>>>>

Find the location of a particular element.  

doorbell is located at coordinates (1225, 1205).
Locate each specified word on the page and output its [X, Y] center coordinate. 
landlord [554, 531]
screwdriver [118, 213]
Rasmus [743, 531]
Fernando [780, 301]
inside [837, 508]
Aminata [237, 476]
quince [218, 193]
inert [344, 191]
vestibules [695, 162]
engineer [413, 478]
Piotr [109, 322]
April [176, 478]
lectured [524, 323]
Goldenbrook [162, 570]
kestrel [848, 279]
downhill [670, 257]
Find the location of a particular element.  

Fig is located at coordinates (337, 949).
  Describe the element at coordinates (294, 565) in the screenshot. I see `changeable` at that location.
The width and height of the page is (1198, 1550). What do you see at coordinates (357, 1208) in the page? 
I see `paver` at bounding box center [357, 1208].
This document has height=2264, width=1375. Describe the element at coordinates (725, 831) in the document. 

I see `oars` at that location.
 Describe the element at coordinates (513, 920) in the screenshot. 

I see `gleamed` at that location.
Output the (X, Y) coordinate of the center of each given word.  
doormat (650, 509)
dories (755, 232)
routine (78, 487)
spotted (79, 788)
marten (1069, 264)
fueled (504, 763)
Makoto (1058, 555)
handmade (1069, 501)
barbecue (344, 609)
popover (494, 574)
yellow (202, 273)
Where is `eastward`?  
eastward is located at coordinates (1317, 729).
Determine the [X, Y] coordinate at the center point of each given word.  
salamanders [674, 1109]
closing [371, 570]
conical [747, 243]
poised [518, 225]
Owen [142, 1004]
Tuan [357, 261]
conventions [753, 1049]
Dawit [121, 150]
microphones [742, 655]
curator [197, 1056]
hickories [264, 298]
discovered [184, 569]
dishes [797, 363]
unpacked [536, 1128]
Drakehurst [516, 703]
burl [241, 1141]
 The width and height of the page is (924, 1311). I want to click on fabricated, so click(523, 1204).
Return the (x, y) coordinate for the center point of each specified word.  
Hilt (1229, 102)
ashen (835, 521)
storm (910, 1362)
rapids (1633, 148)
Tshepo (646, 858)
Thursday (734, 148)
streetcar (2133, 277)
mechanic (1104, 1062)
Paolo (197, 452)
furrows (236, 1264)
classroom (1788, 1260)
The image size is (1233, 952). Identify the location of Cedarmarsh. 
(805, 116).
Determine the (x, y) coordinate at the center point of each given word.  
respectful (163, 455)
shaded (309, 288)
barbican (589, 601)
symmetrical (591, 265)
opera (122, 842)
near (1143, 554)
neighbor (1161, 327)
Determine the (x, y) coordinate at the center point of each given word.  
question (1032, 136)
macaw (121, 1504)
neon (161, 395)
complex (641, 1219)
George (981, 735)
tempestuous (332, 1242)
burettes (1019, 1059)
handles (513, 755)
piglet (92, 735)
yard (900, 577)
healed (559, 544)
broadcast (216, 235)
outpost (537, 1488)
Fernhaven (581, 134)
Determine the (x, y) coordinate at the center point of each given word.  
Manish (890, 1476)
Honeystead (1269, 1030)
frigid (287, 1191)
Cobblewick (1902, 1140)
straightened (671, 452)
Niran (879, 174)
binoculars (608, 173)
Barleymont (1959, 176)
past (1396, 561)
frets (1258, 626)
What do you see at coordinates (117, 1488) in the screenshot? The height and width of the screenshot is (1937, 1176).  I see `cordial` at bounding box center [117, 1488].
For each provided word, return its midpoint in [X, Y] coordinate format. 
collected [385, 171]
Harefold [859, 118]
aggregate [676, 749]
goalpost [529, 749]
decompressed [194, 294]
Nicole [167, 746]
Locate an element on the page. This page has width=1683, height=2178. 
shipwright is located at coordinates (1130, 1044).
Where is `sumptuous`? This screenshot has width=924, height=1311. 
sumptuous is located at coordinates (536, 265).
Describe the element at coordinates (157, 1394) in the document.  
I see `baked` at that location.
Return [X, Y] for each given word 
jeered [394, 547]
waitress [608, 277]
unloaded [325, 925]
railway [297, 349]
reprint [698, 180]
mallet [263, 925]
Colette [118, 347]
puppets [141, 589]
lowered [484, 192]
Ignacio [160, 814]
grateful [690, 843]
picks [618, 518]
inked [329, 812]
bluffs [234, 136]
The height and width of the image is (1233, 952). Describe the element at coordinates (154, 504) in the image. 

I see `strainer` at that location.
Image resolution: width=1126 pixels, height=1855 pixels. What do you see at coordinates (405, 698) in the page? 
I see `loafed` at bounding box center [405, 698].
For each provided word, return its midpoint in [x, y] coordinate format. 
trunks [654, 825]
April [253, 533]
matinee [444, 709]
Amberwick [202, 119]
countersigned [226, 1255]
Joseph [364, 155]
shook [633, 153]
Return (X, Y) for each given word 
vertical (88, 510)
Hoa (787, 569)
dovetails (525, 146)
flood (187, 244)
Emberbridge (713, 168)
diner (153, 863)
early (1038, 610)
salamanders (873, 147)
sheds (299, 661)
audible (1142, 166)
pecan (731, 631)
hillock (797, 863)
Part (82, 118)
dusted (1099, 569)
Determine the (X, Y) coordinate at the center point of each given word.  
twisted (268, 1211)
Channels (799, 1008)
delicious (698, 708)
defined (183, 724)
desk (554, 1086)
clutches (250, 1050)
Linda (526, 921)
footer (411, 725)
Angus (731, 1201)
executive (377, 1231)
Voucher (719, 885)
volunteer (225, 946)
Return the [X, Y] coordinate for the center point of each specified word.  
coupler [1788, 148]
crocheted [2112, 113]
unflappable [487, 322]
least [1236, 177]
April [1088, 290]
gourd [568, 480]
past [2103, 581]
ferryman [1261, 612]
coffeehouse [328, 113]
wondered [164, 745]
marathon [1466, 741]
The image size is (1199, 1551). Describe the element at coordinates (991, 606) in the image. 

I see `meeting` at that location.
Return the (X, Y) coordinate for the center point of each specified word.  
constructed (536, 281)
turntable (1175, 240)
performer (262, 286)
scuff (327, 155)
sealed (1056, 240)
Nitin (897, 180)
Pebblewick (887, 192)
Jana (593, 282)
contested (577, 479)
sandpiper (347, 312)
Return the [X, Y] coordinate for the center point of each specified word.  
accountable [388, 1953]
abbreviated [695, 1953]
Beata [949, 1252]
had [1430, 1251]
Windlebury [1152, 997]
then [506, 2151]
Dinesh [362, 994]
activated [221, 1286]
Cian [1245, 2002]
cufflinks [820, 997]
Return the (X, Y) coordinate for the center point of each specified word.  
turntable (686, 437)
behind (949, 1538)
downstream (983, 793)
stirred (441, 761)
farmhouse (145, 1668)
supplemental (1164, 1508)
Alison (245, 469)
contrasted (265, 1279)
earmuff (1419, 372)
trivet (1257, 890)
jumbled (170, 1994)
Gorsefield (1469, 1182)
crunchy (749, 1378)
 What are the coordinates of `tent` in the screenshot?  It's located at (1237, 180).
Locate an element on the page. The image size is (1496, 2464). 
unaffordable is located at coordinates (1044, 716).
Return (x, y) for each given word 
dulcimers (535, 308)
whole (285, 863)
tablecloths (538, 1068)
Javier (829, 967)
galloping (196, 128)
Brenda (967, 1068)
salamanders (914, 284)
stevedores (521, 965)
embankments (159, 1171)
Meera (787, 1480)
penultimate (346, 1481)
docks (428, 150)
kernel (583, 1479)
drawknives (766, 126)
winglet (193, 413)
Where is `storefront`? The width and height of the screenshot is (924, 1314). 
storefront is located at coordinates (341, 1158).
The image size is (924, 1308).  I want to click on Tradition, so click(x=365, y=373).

<<<<

THE PROBLEM :: Switch "document" to "file" in the lines running from the start through the line holding "closing [371, 570]", inclusive. Give back only those lines, with everything else left unchanged.

EXPECTED ANSWER ::
Find the location of a particular element.  

doorbell is located at coordinates (1225, 1205).
Locate each specified word on the page and output its [X, Y] center coordinate. 
landlord [554, 531]
screwdriver [118, 213]
Rasmus [743, 531]
Fernando [780, 301]
inside [837, 508]
Aminata [237, 476]
quince [218, 193]
inert [344, 191]
vestibules [695, 162]
engineer [413, 478]
Piotr [109, 322]
April [176, 478]
lectured [524, 323]
Goldenbrook [162, 570]
kestrel [848, 279]
downhill [670, 257]
Find the location of a particular element.  

Fig is located at coordinates (337, 949).
  Describe the element at coordinates (294, 565) in the screenshot. I see `changeable` at that location.
The width and height of the page is (1198, 1550). What do you see at coordinates (357, 1208) in the page? 
I see `paver` at bounding box center [357, 1208].
This file has height=2264, width=1375. Describe the element at coordinates (725, 831) in the file. 

I see `oars` at that location.
 Describe the element at coordinates (513, 920) in the screenshot. 

I see `gleamed` at that location.
Output the (X, Y) coordinate of the center of each given word.  
doormat (650, 509)
dories (755, 232)
routine (78, 487)
spotted (79, 788)
marten (1069, 264)
fueled (504, 763)
Makoto (1058, 555)
handmade (1069, 501)
barbecue (344, 609)
popover (494, 574)
yellow (202, 273)
Where is `eastward`?  
eastward is located at coordinates (1317, 729).
Determine the [X, Y] coordinate at the center point of each given word.  
salamanders [674, 1109]
closing [371, 570]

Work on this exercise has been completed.